REQUIRED ACTION
Leave the pictures out and restate each entry below word for word.

GIVEN ENTRIES
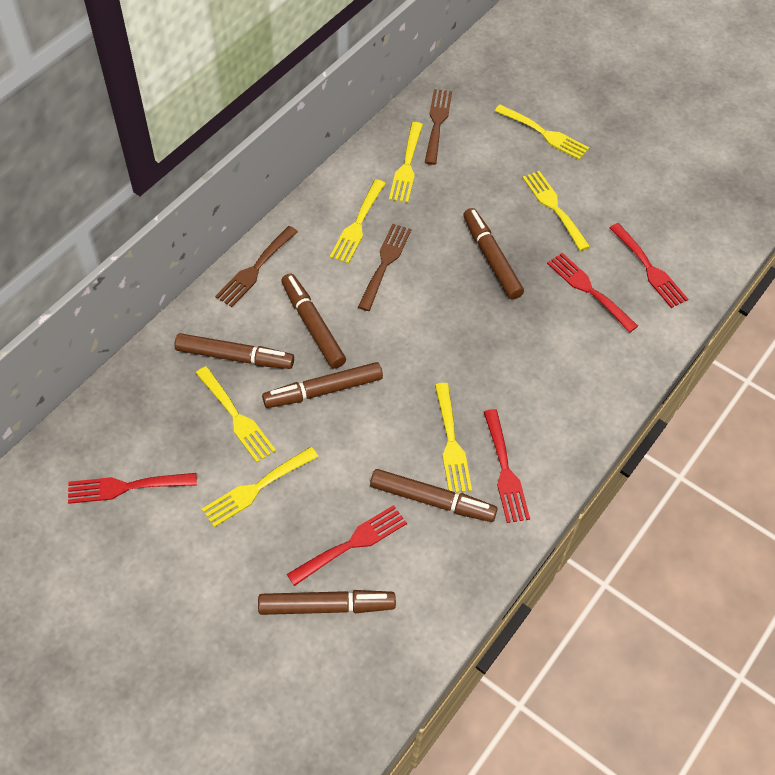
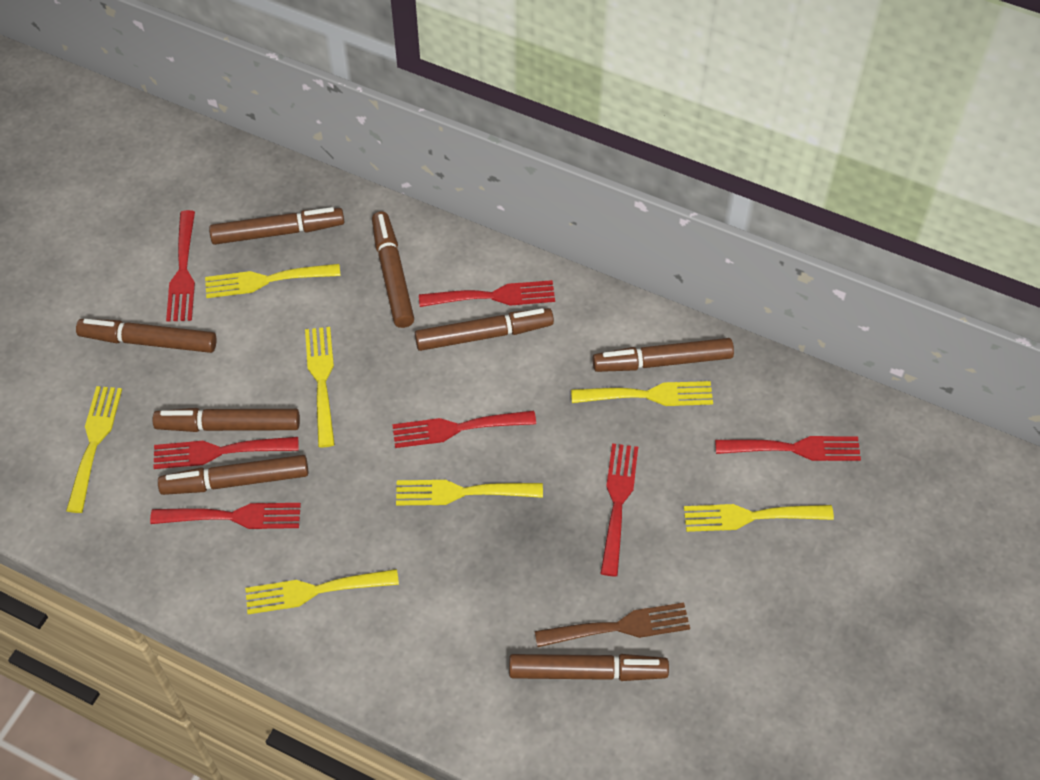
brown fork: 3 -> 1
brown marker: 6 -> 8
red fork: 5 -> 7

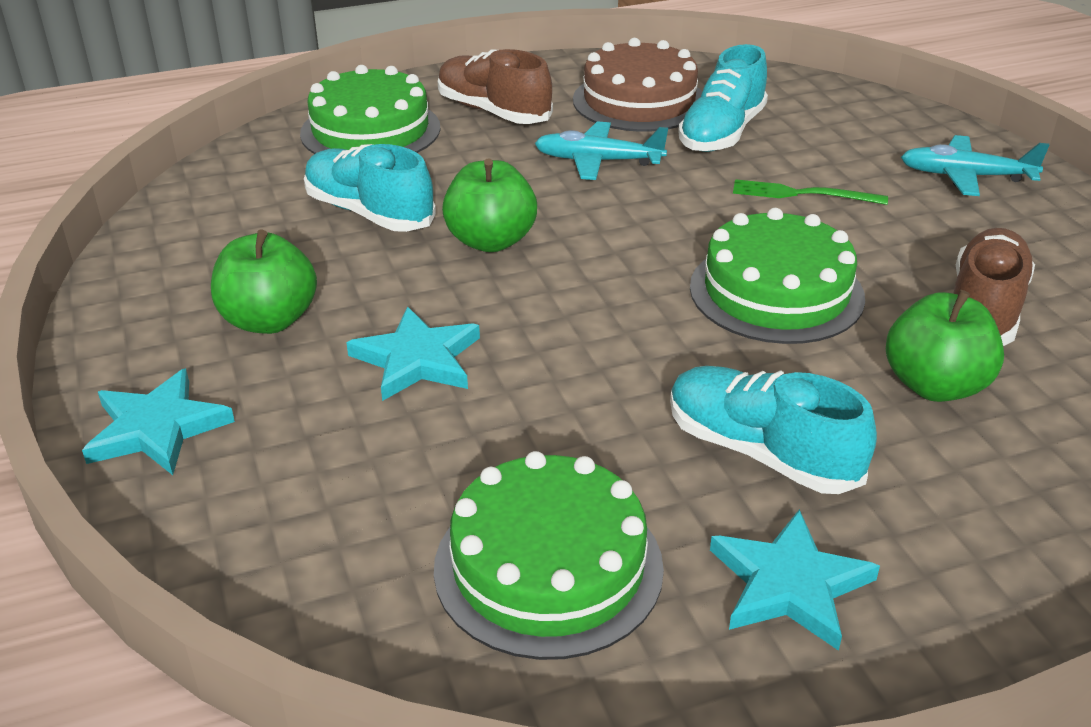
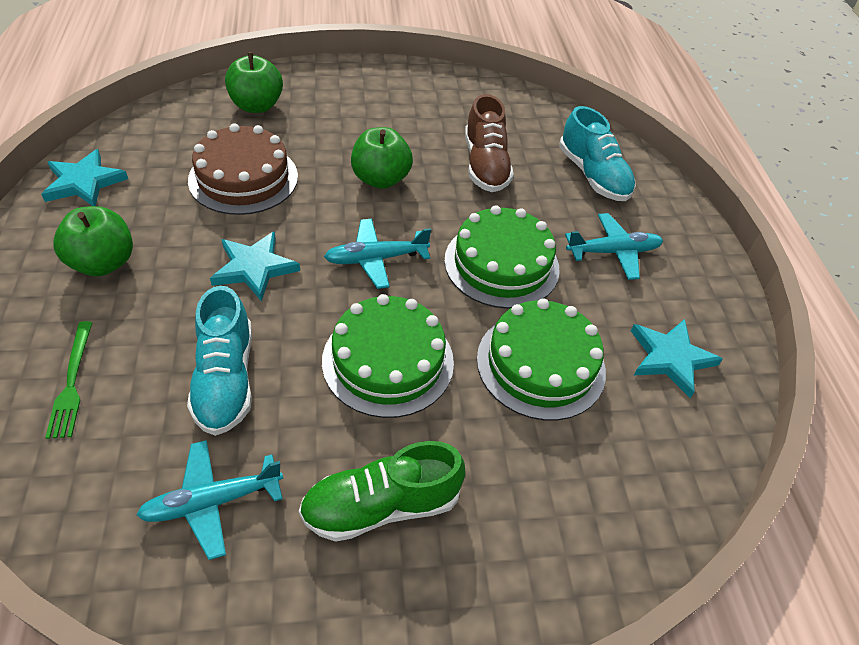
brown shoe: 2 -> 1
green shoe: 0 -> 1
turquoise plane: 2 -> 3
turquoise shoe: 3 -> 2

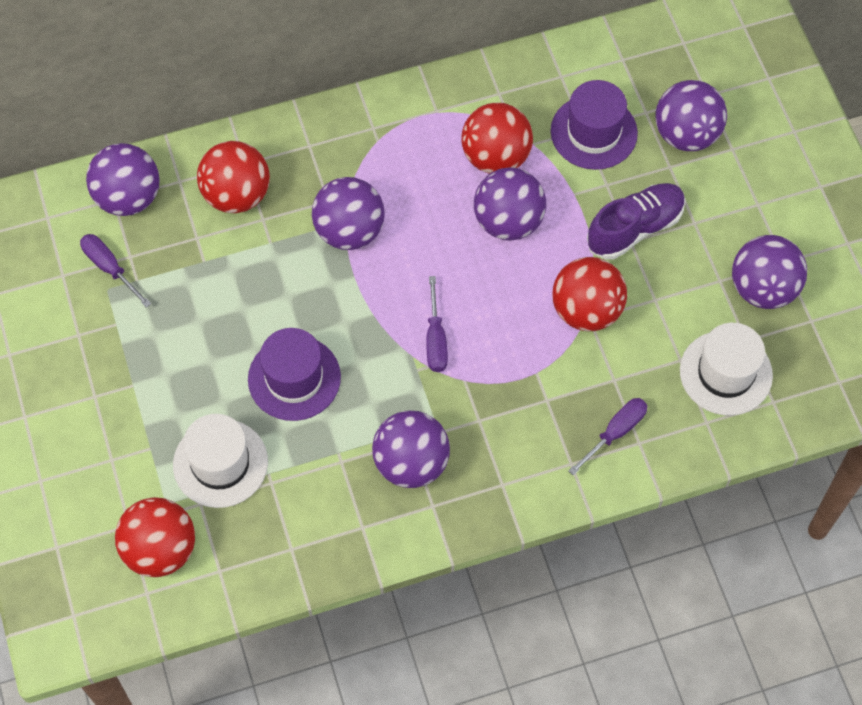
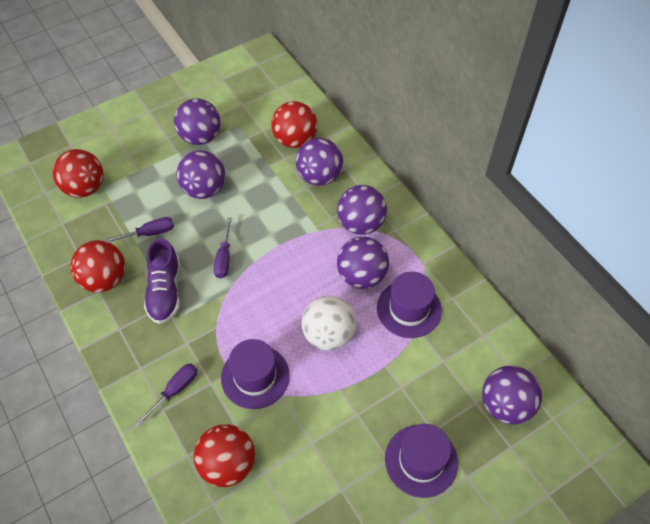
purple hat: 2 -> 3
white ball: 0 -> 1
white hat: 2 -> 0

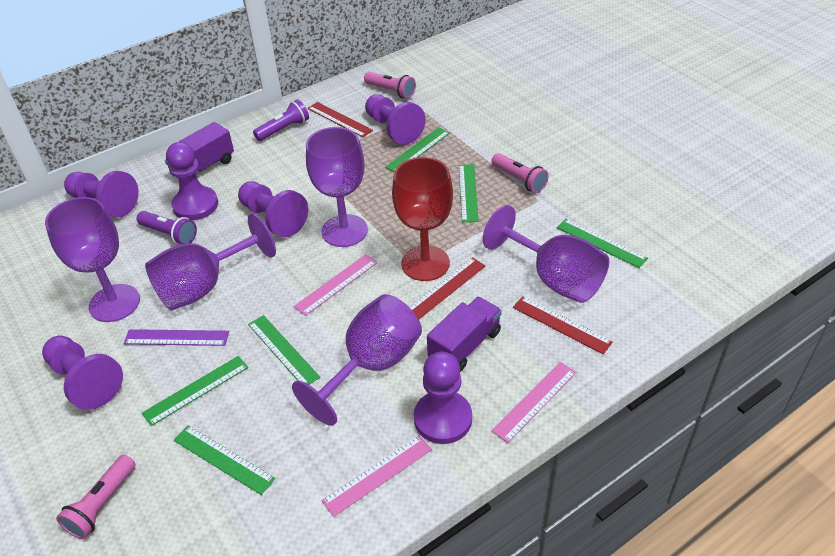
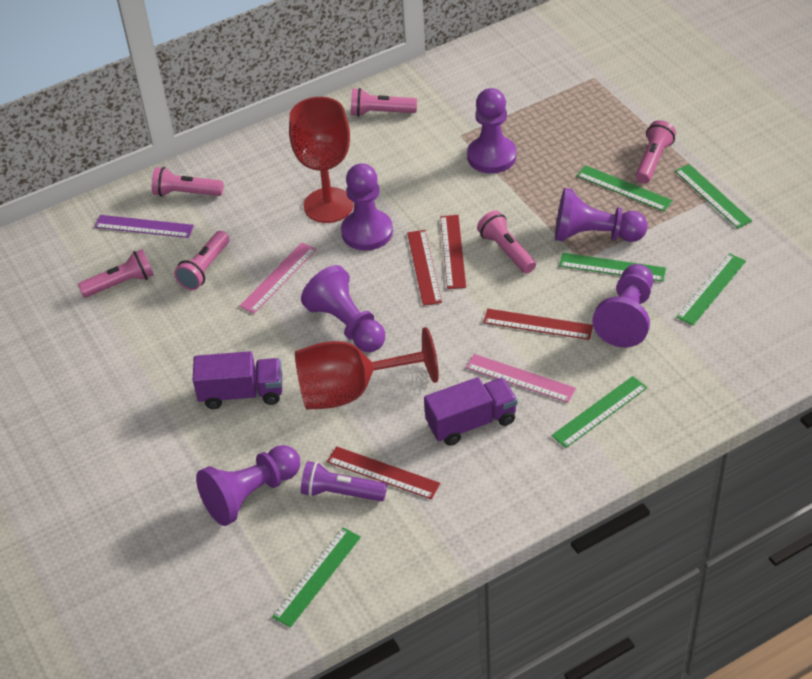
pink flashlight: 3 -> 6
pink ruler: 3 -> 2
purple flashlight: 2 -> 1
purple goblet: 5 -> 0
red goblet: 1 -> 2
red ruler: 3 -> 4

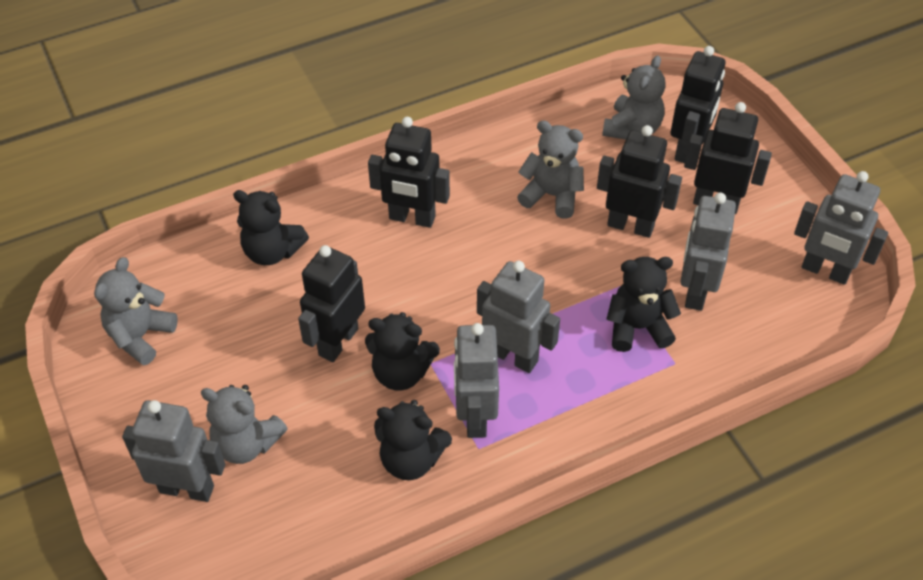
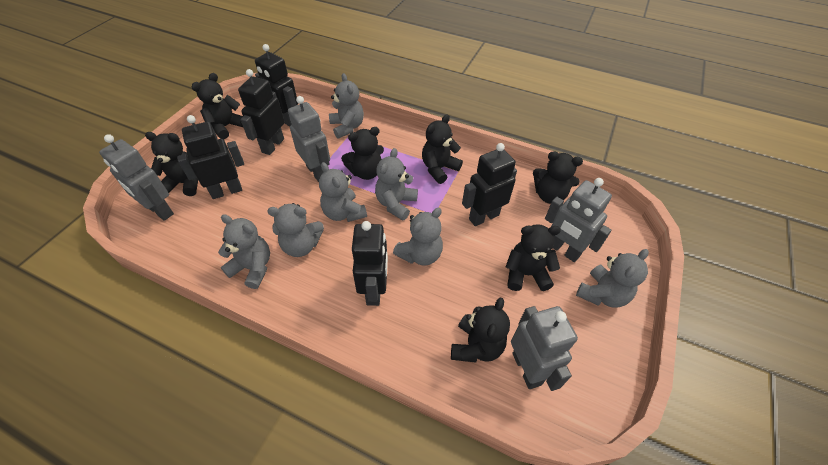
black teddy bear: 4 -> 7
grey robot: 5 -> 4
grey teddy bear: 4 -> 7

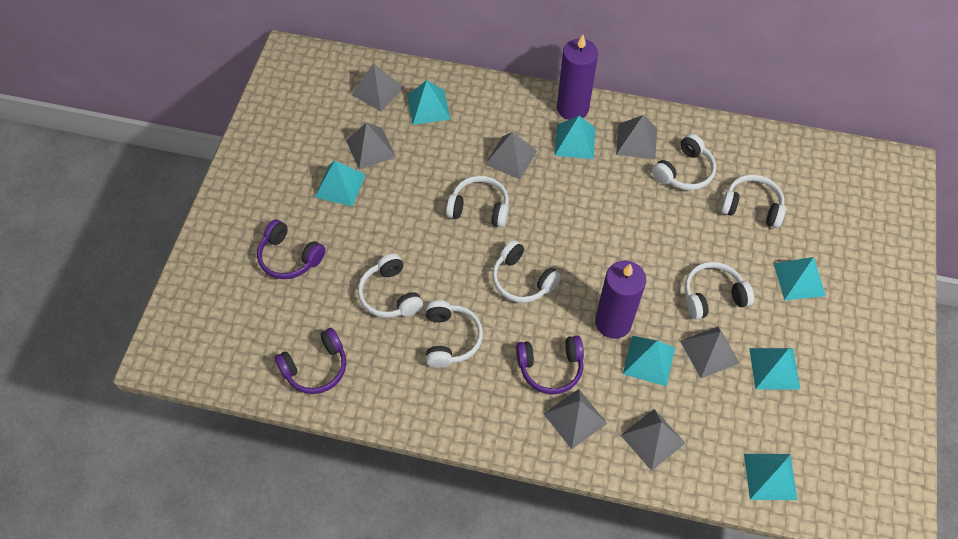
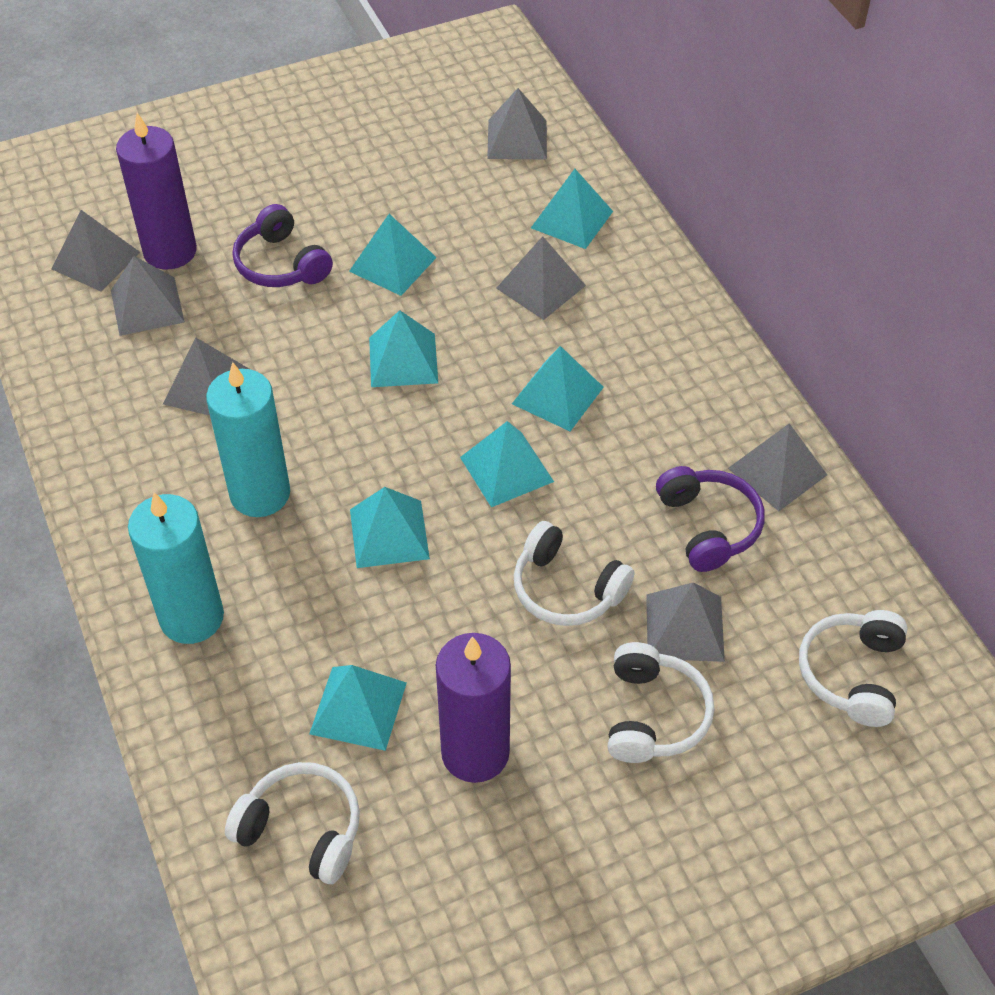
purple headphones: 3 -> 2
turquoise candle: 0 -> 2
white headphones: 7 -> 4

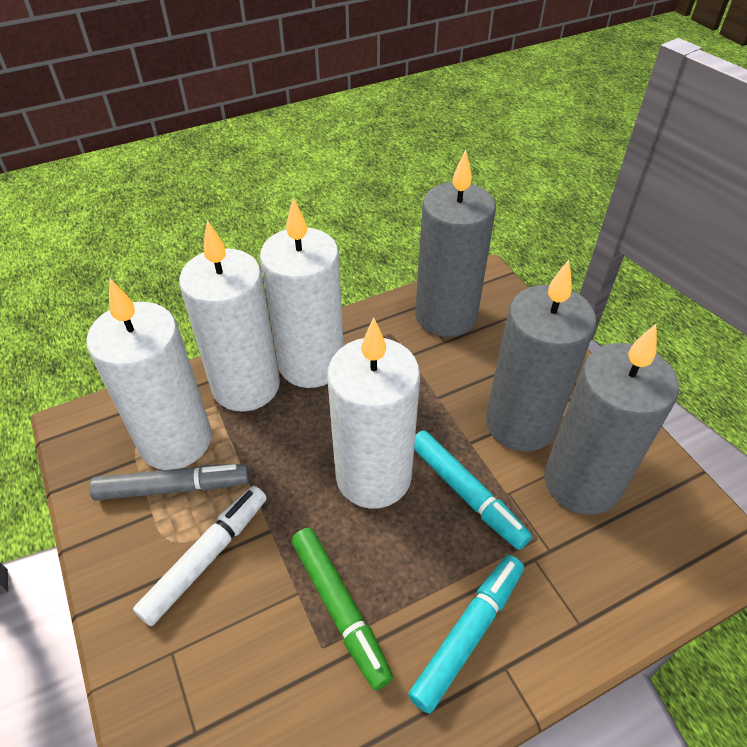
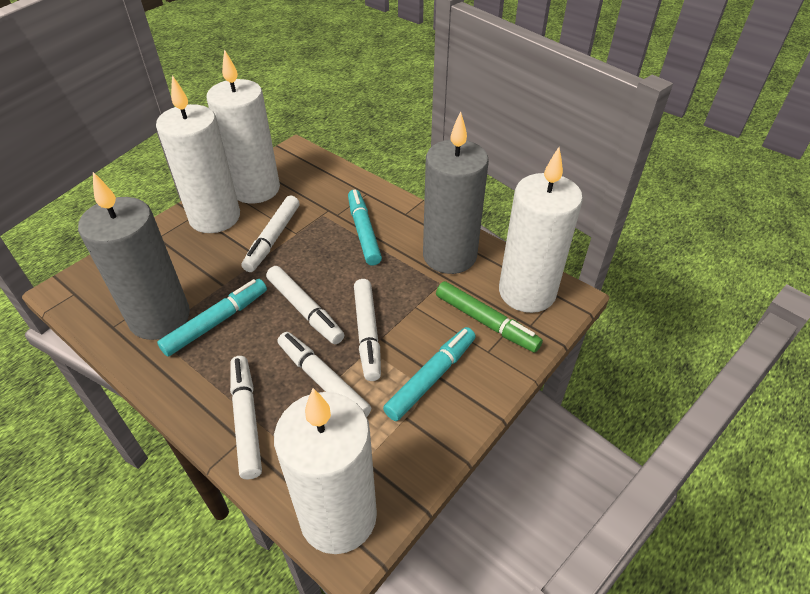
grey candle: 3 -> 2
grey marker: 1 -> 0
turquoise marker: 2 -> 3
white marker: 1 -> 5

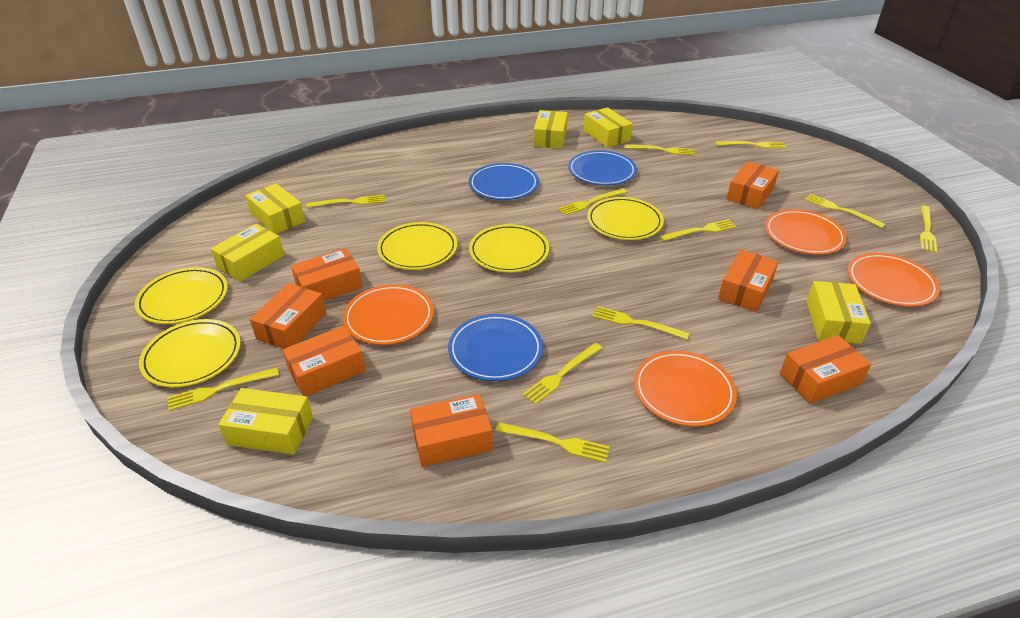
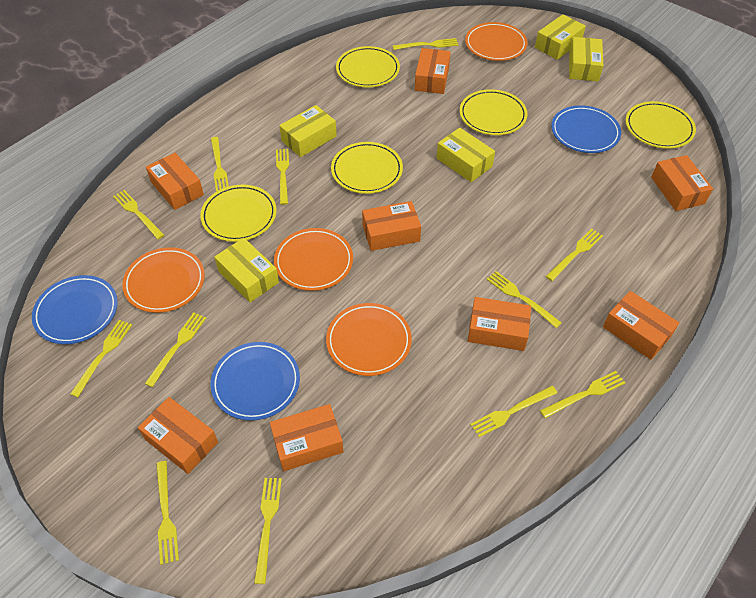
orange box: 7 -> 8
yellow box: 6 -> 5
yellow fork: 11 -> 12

ANSWER TO THE EXERCISE
brown fork: 3 -> 1
brown marker: 6 -> 8
red fork: 5 -> 7

brown shoe: 2 -> 1
green shoe: 0 -> 1
turquoise plane: 2 -> 3
turquoise shoe: 3 -> 2

purple hat: 2 -> 3
white ball: 0 -> 1
white hat: 2 -> 0

pink flashlight: 3 -> 6
pink ruler: 3 -> 2
purple flashlight: 2 -> 1
purple goblet: 5 -> 0
red goblet: 1 -> 2
red ruler: 3 -> 4

black teddy bear: 4 -> 7
grey robot: 5 -> 4
grey teddy bear: 4 -> 7

purple headphones: 3 -> 2
turquoise candle: 0 -> 2
white headphones: 7 -> 4

grey candle: 3 -> 2
grey marker: 1 -> 0
turquoise marker: 2 -> 3
white marker: 1 -> 5

orange box: 7 -> 8
yellow box: 6 -> 5
yellow fork: 11 -> 12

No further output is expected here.